**EXERCISE DATA**
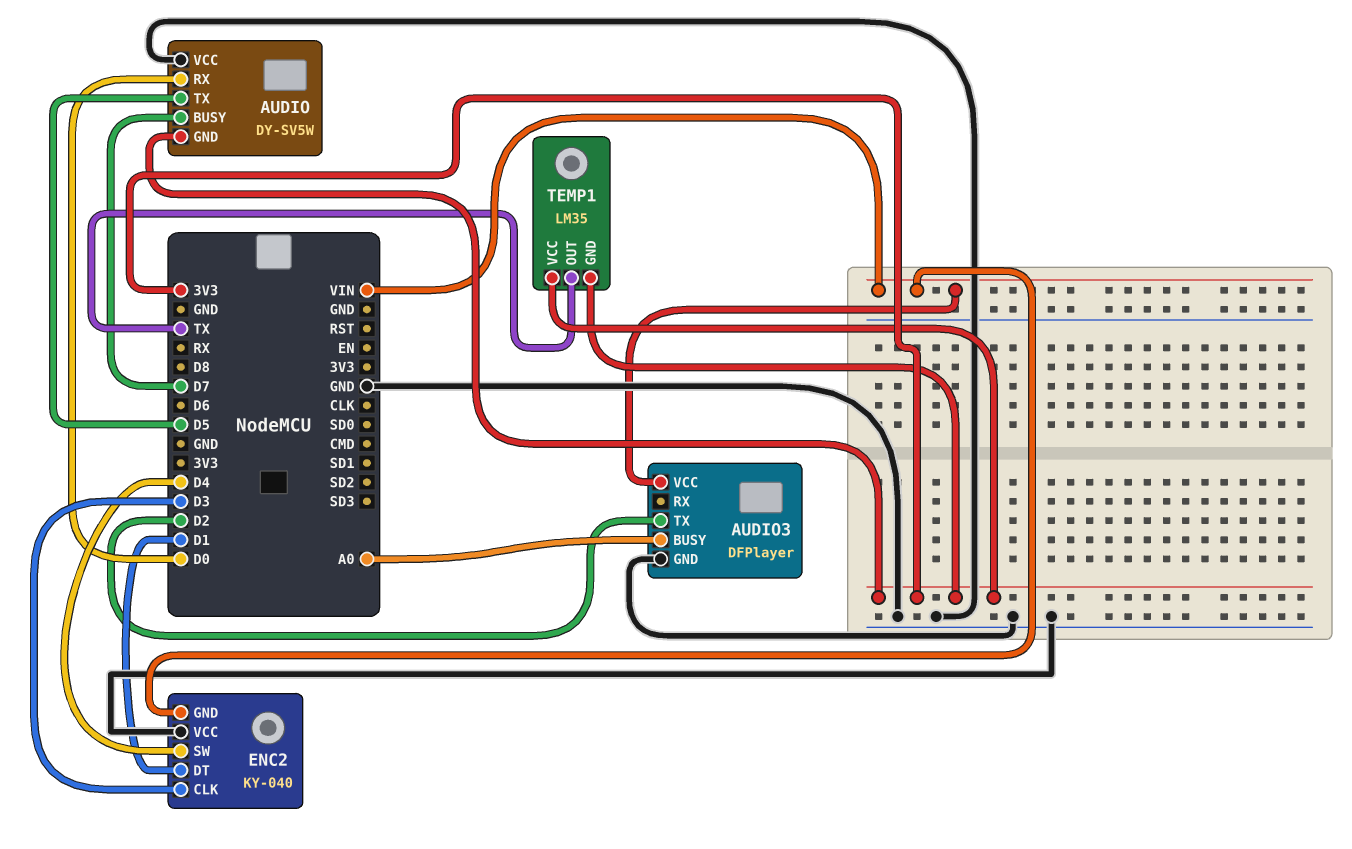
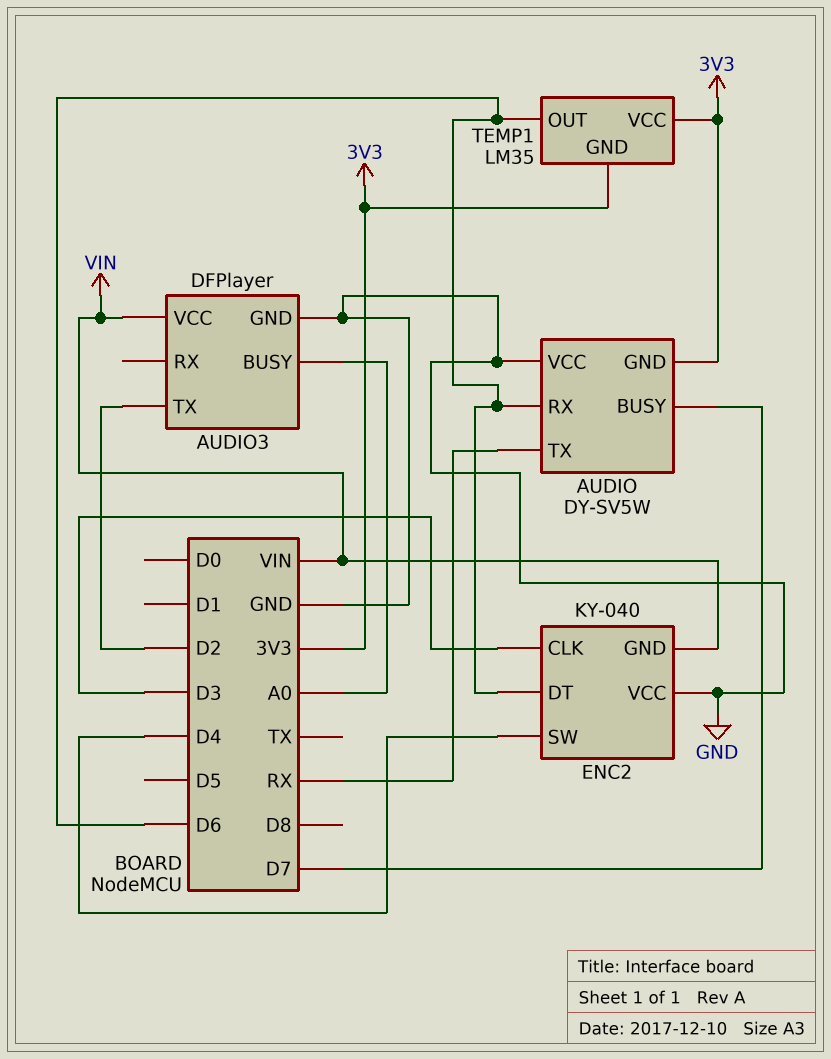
AUDIO pin RX: D0 -> D6
AUDIO pin TX: D5 -> RX
ENC2 pin DT: D1 -> D6
TEMP1 pin OUT: TX -> D6

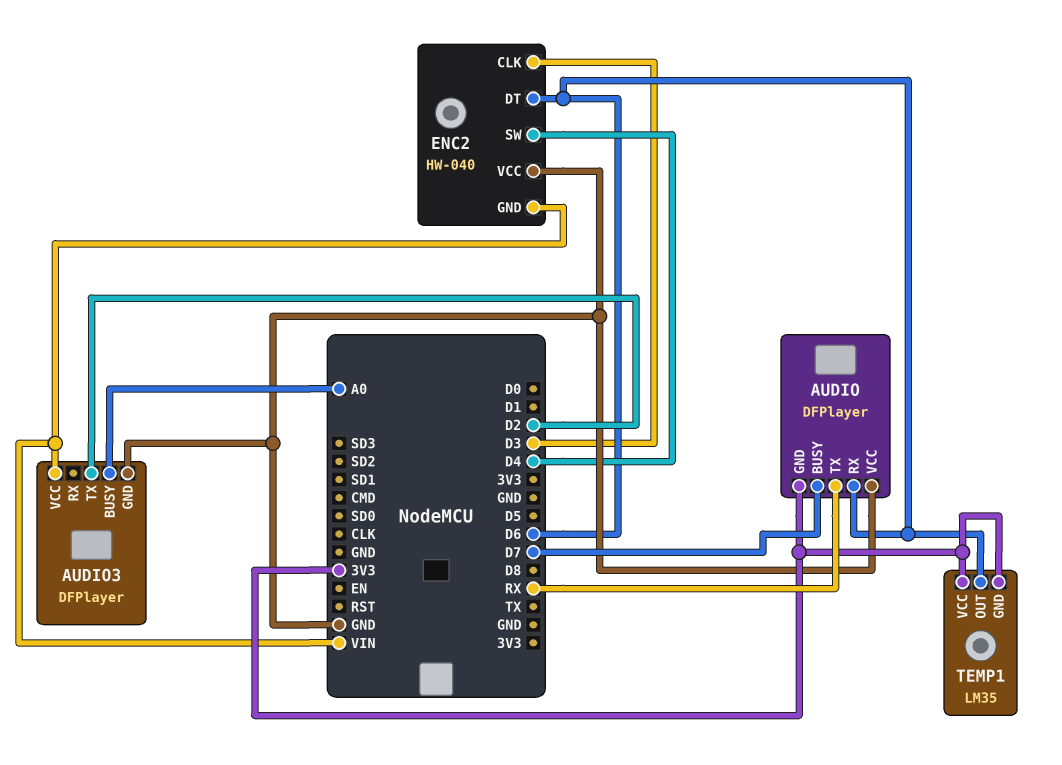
AUDIO: DY-SV5W -> DFPlayer
ENC2: KY-040 -> HW-040

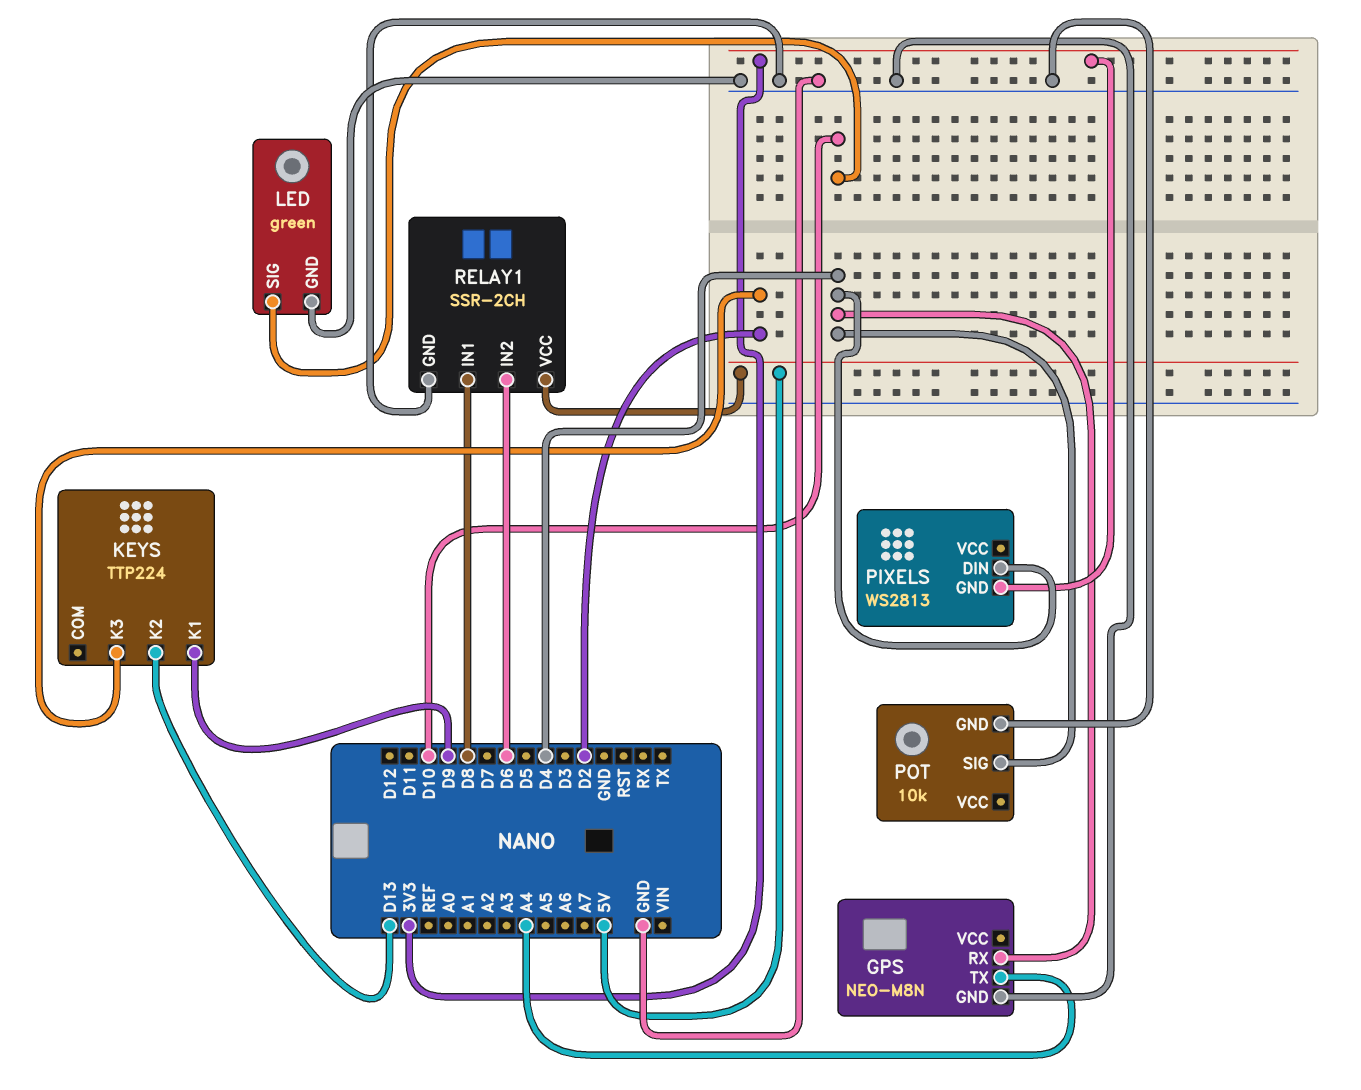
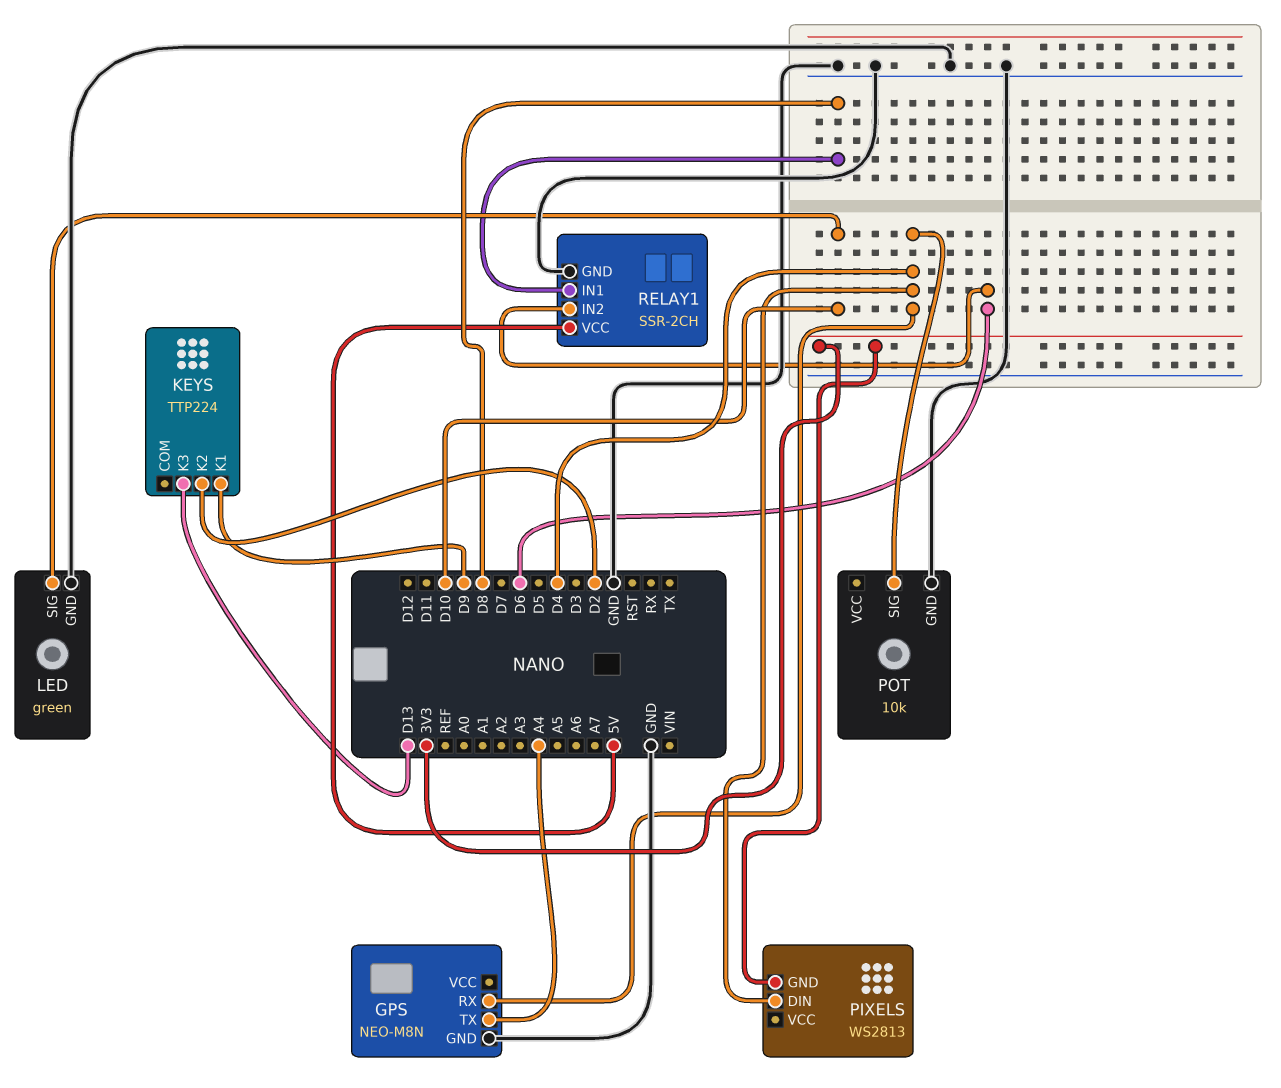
KEYS pin K2: D13 -> D2
KEYS pin K3: D2 -> D13

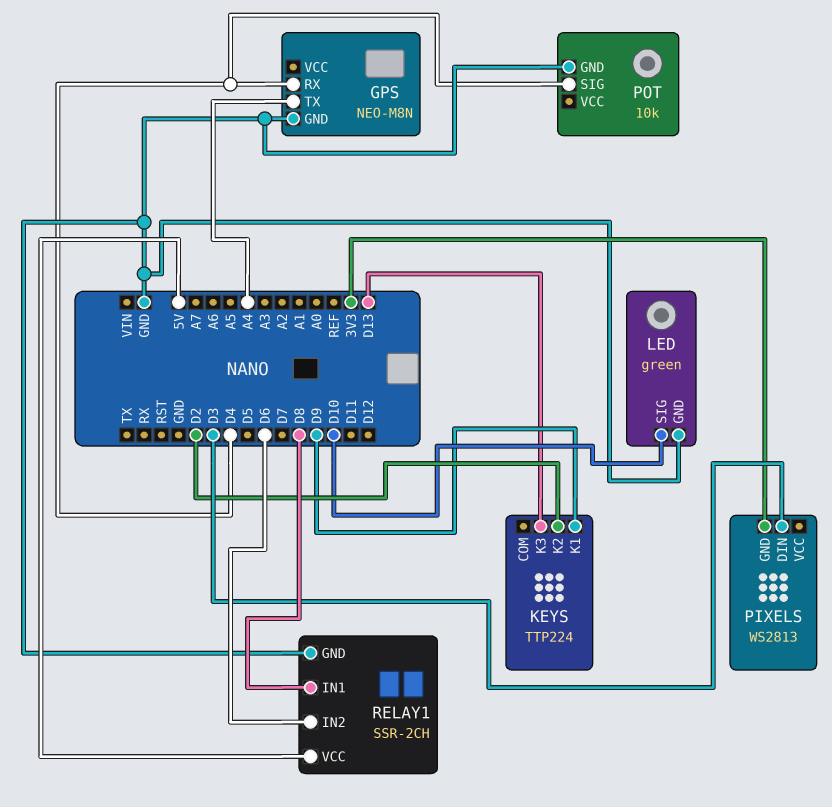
PIXELS pin DIN: D4 -> D3

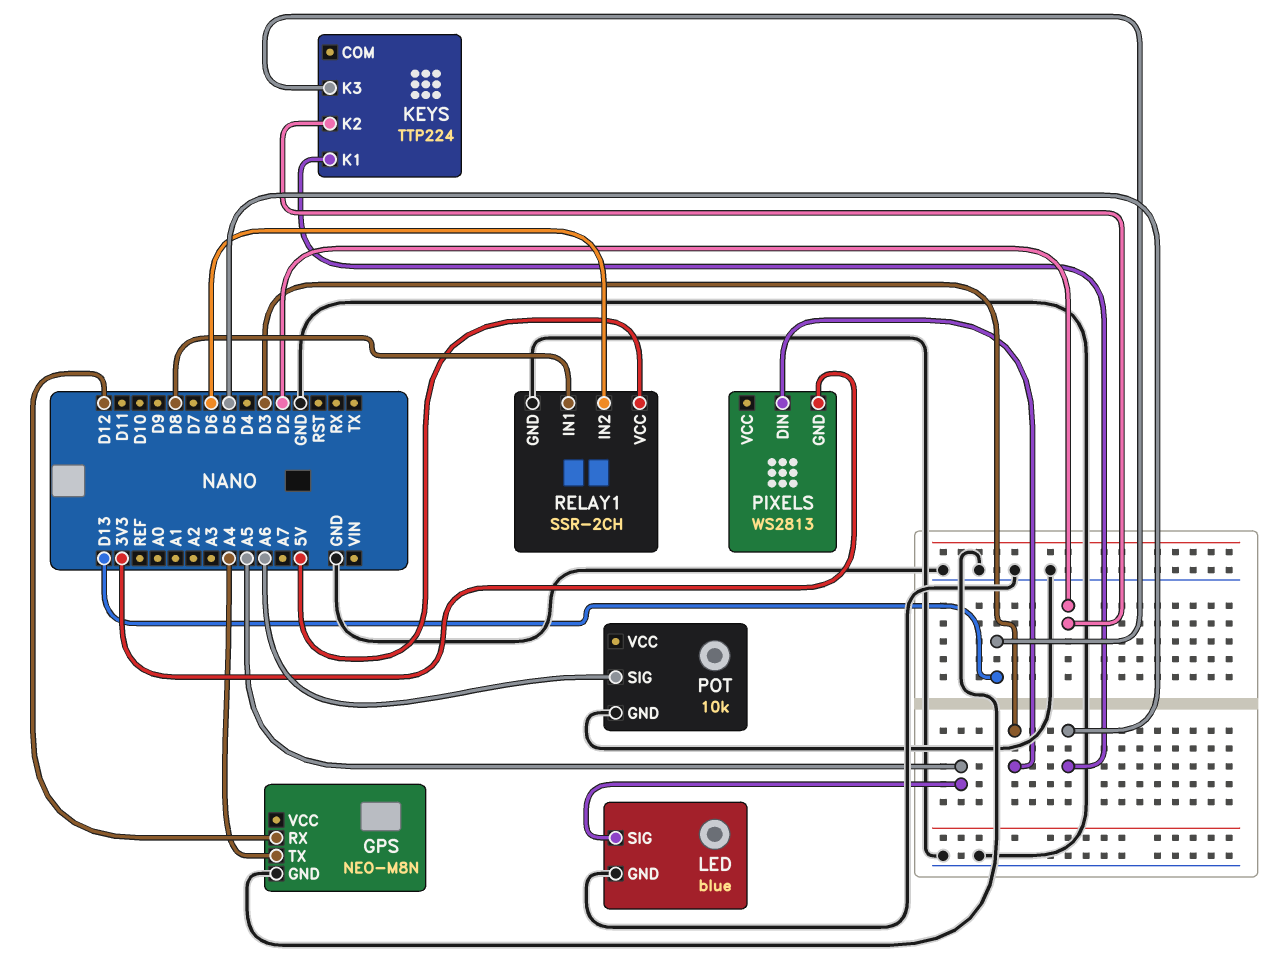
GPS pin RX: D4 -> D12
KEYS pin K1: D9 -> D5
LED: green -> blue
LED pin SIG: D10 -> A5
POT pin SIG: D4 -> A6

**TASK STATEMENT**
Transcribe the whole listing, character for character, but not its images.

**RESPONSE**
AUDIO pin RX: D0 -> D6
AUDIO pin TX: D5 -> RX
ENC2 pin DT: D1 -> D6
TEMP1 pin OUT: TX -> D6

AUDIO: DY-SV5W -> DFPlayer
ENC2: KY-040 -> HW-040

KEYS pin K2: D13 -> D2
KEYS pin K3: D2 -> D13

PIXELS pin DIN: D4 -> D3

GPS pin RX: D4 -> D12
KEYS pin K1: D9 -> D5
LED: green -> blue
LED pin SIG: D10 -> A5
POT pin SIG: D4 -> A6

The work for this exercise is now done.